■ Problem details
Restate the entries word for word and skip every image.

■ Data extract

==============================

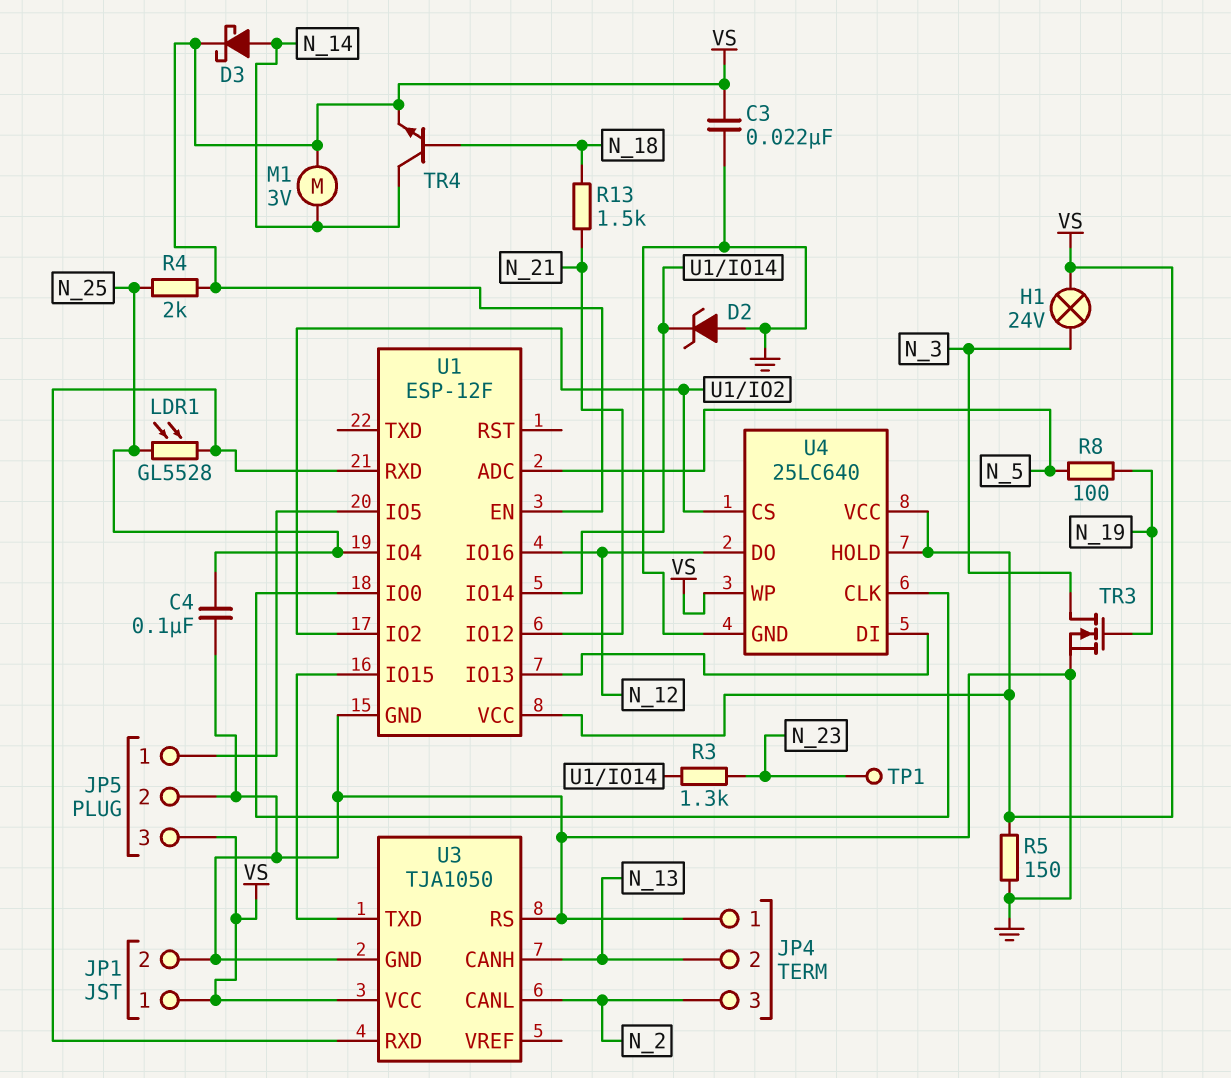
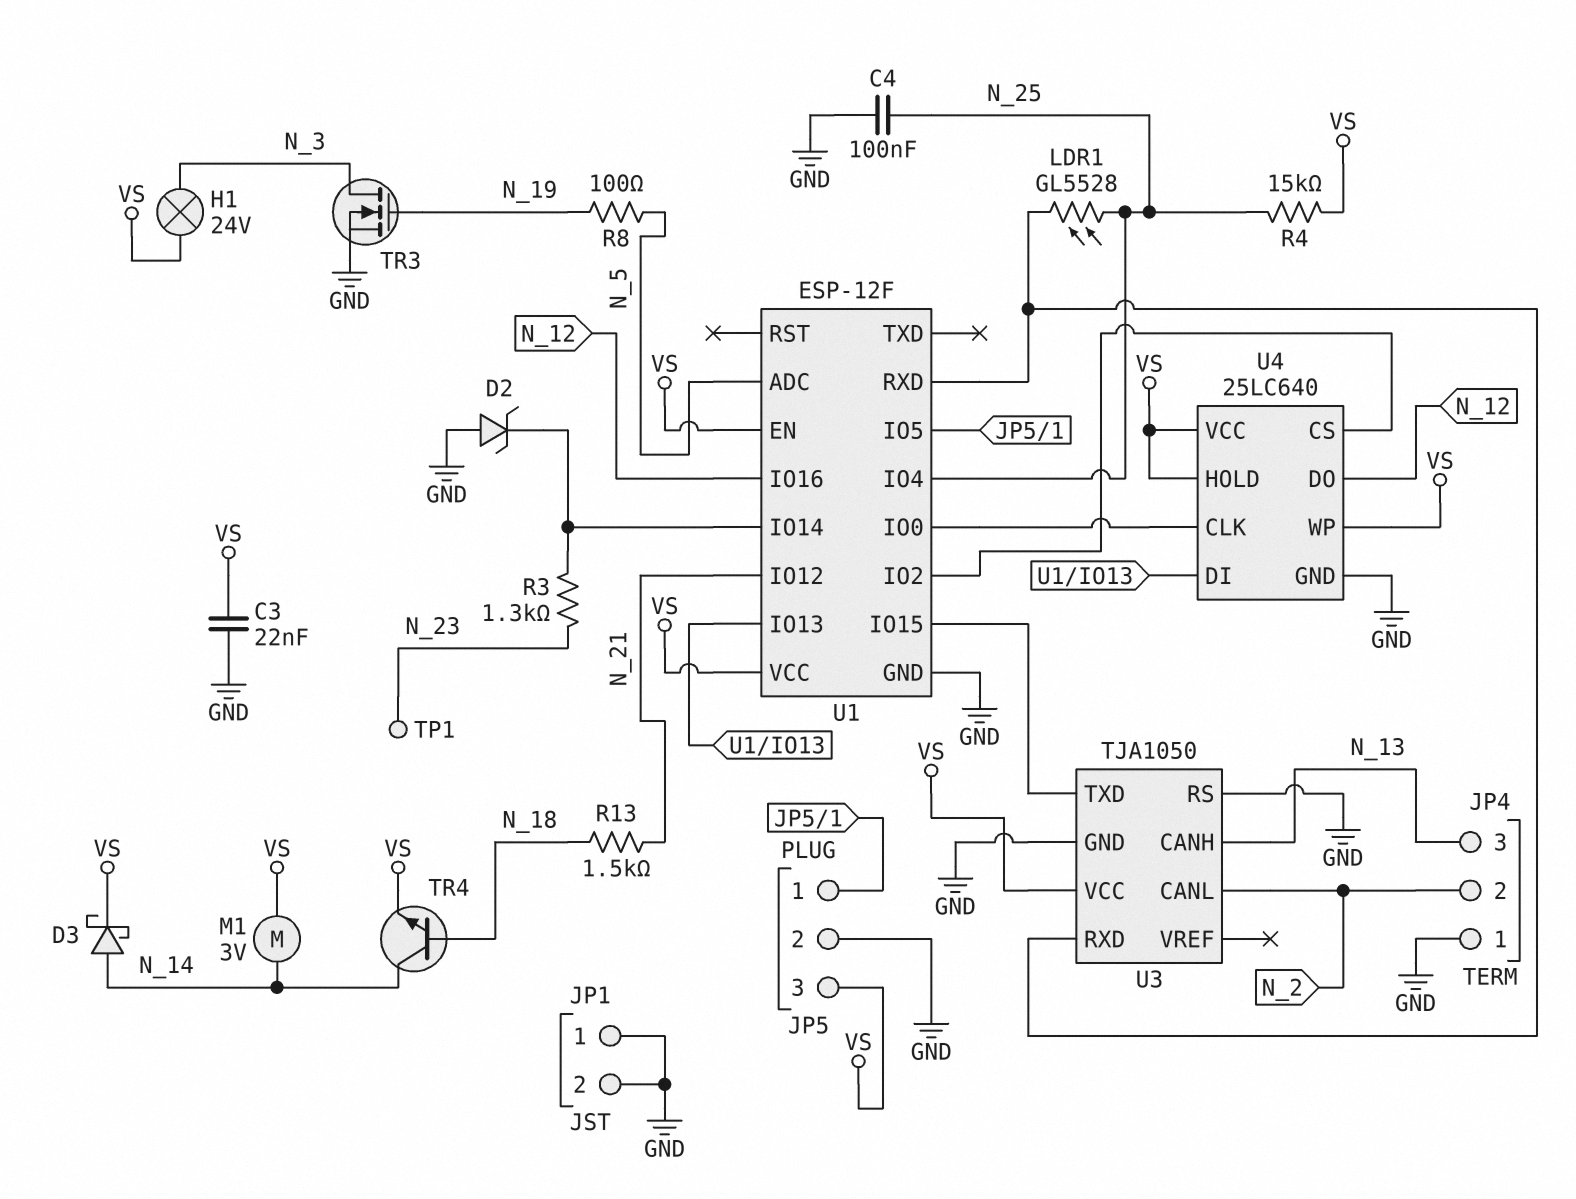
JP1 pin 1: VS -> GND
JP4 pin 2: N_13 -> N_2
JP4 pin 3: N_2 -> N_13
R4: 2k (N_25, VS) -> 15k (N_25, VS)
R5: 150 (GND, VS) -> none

==============================

■ Answer for the task
JP1 pin 1: VS -> GND
JP4 pin 2: N_13 -> N_2
JP4 pin 3: N_2 -> N_13
R4: 2k (N_25, VS) -> 15k (N_25, VS)
R5: 150 (GND, VS) -> none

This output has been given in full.